▶ WHAT TO DO
Where a picture appears, leave it out, and transcribe all the lines below exactly.

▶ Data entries
------------------------------------

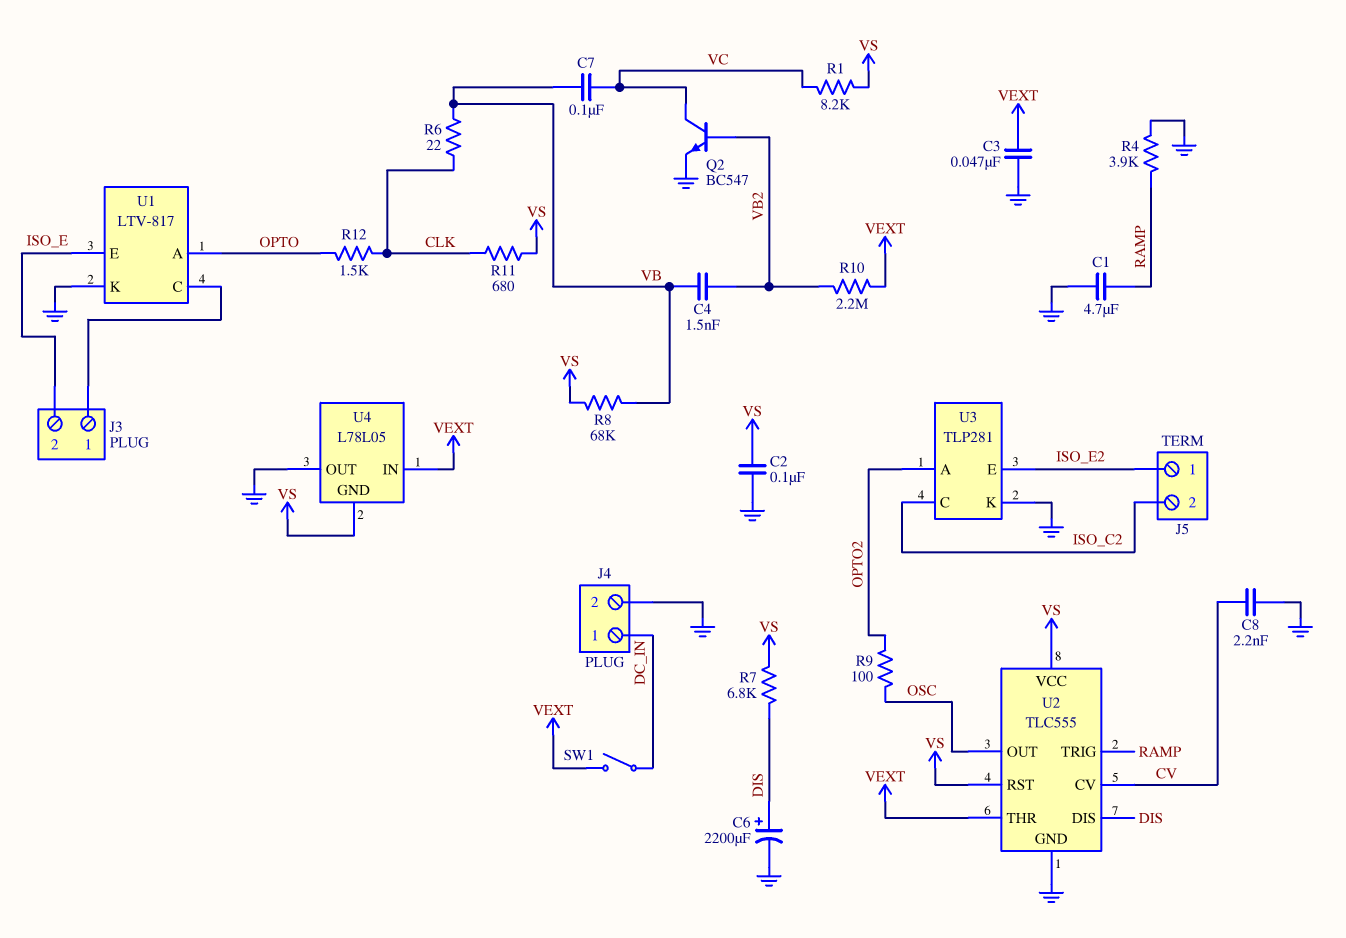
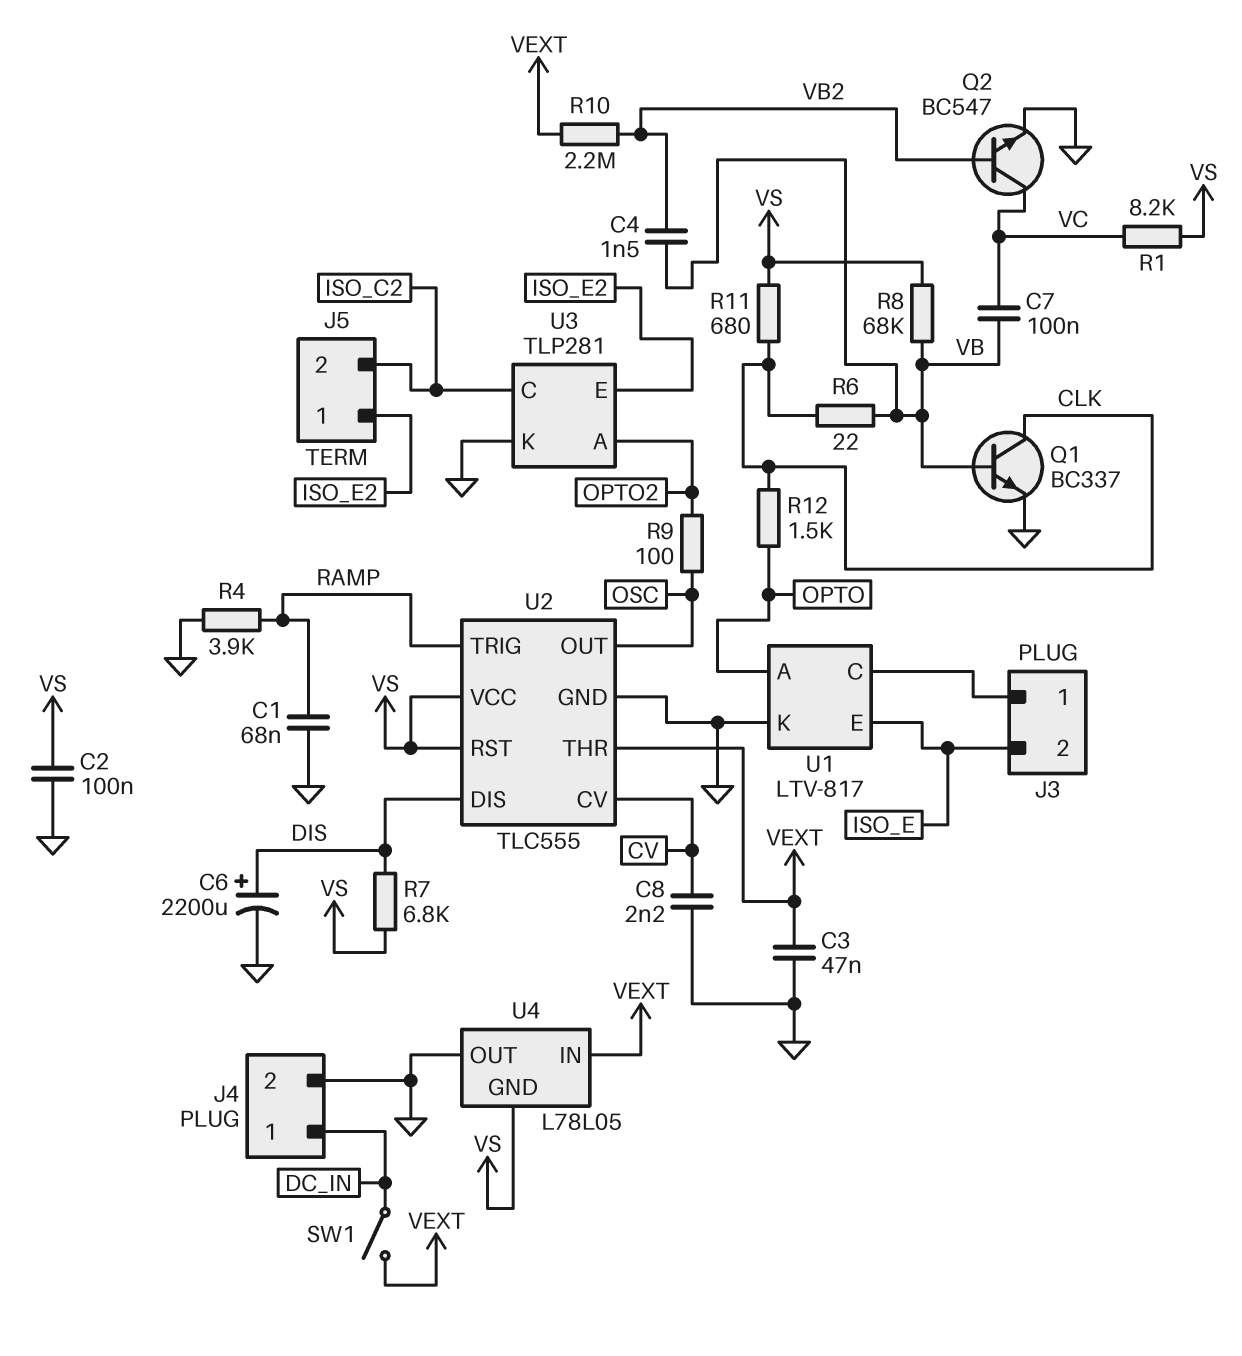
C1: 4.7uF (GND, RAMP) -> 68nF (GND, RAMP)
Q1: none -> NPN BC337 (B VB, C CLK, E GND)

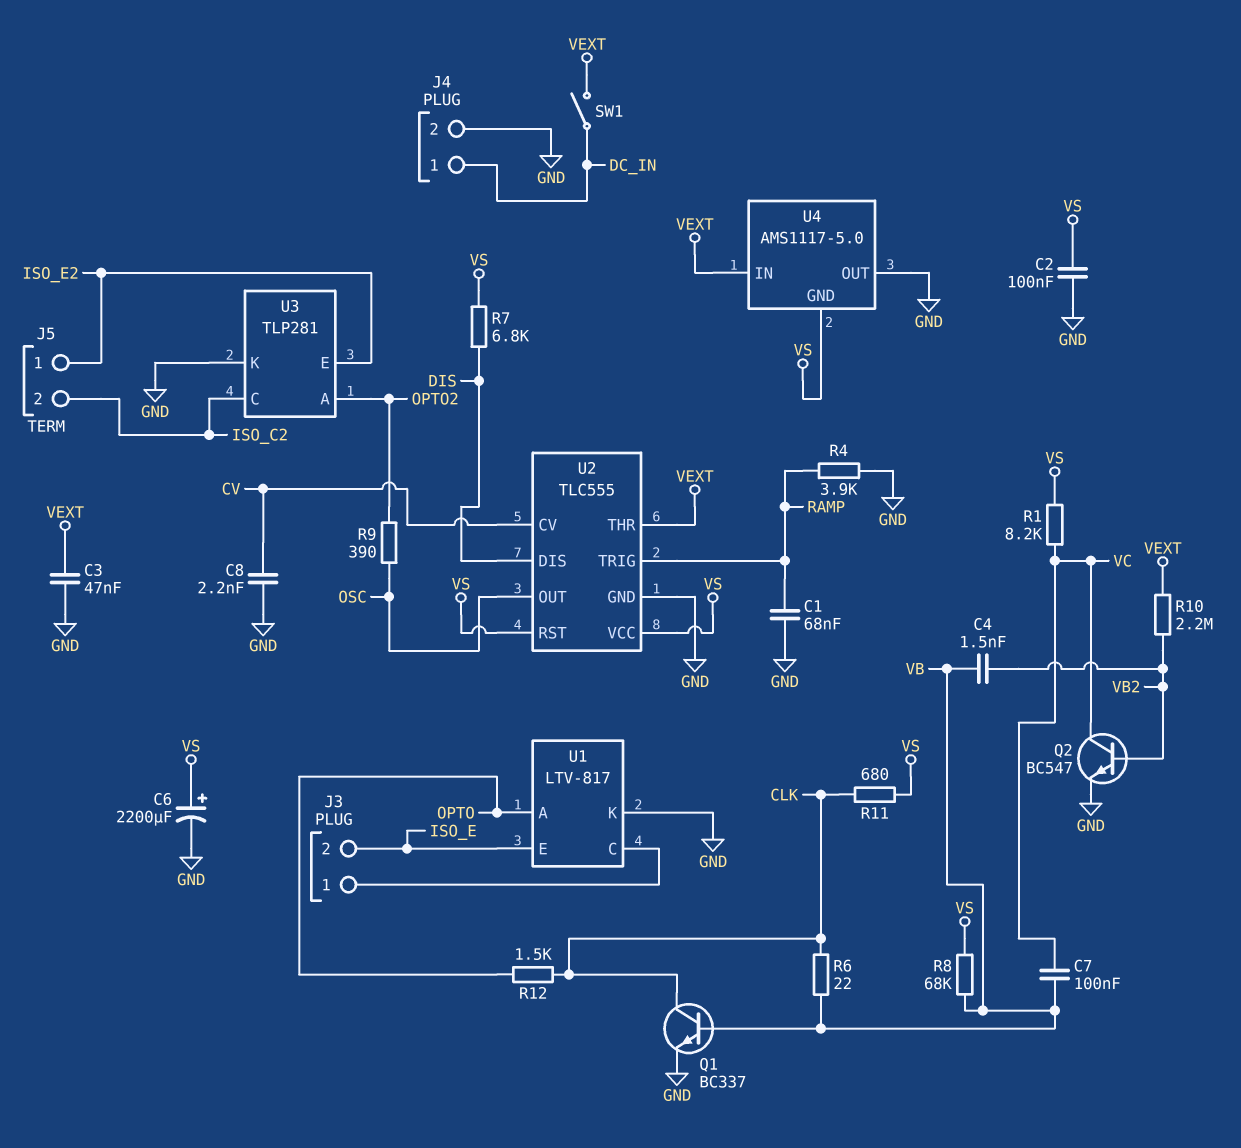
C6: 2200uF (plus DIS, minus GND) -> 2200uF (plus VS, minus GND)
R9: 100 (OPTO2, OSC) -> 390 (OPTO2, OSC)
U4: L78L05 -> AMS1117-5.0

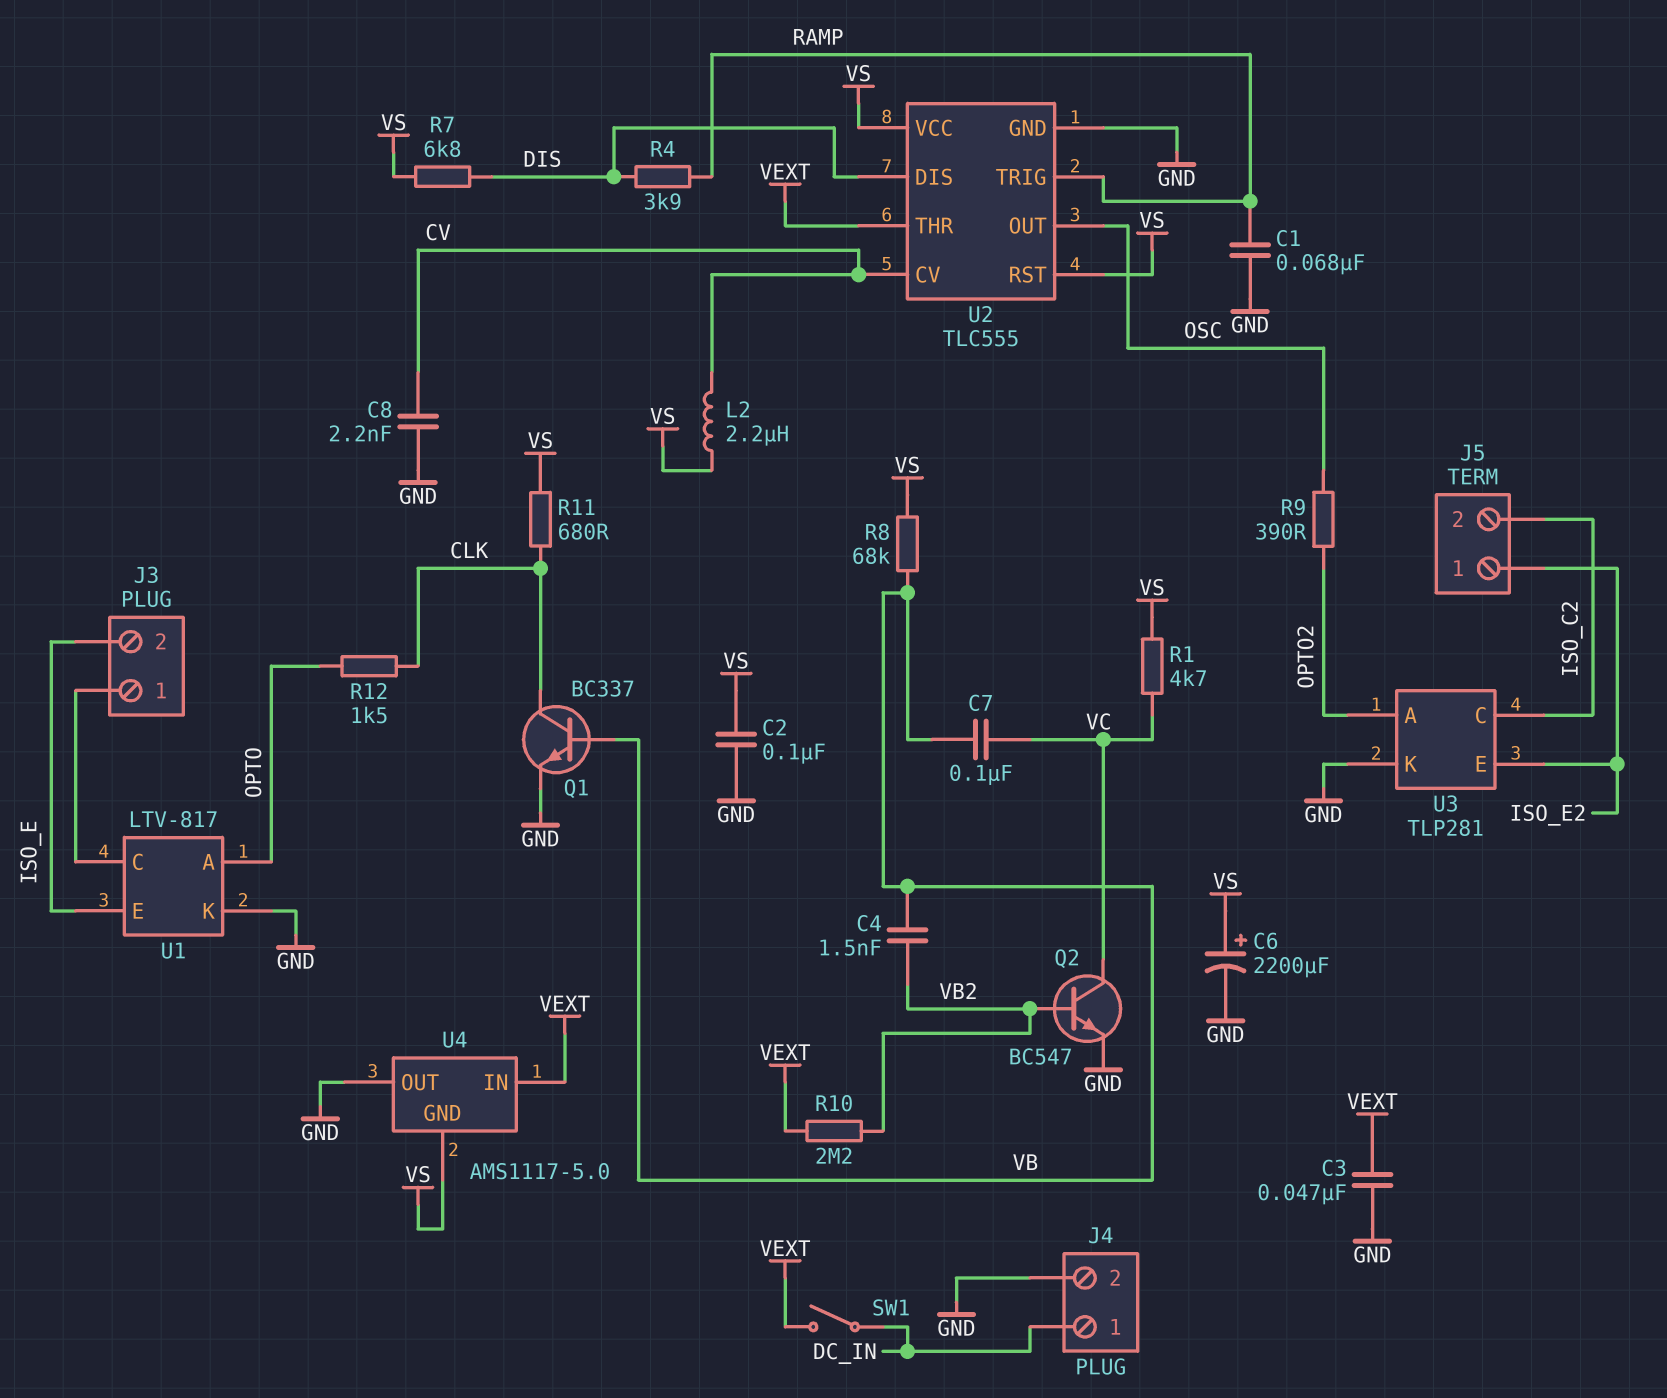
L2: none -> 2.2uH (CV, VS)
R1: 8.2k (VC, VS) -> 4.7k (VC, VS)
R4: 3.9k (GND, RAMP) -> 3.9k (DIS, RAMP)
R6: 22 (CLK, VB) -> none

------------------------------------

▶ YOUR RESPONSE
C1: 4.7uF (GND, RAMP) -> 68nF (GND, RAMP)
Q1: none -> NPN BC337 (B VB, C CLK, E GND)

C6: 2200uF (plus DIS, minus GND) -> 2200uF (plus VS, minus GND)
R9: 100 (OPTO2, OSC) -> 390 (OPTO2, OSC)
U4: L78L05 -> AMS1117-5.0

L2: none -> 2.2uH (CV, VS)
R1: 8.2k (VC, VS) -> 4.7k (VC, VS)
R4: 3.9k (GND, RAMP) -> 3.9k (DIS, RAMP)
R6: 22 (CLK, VB) -> none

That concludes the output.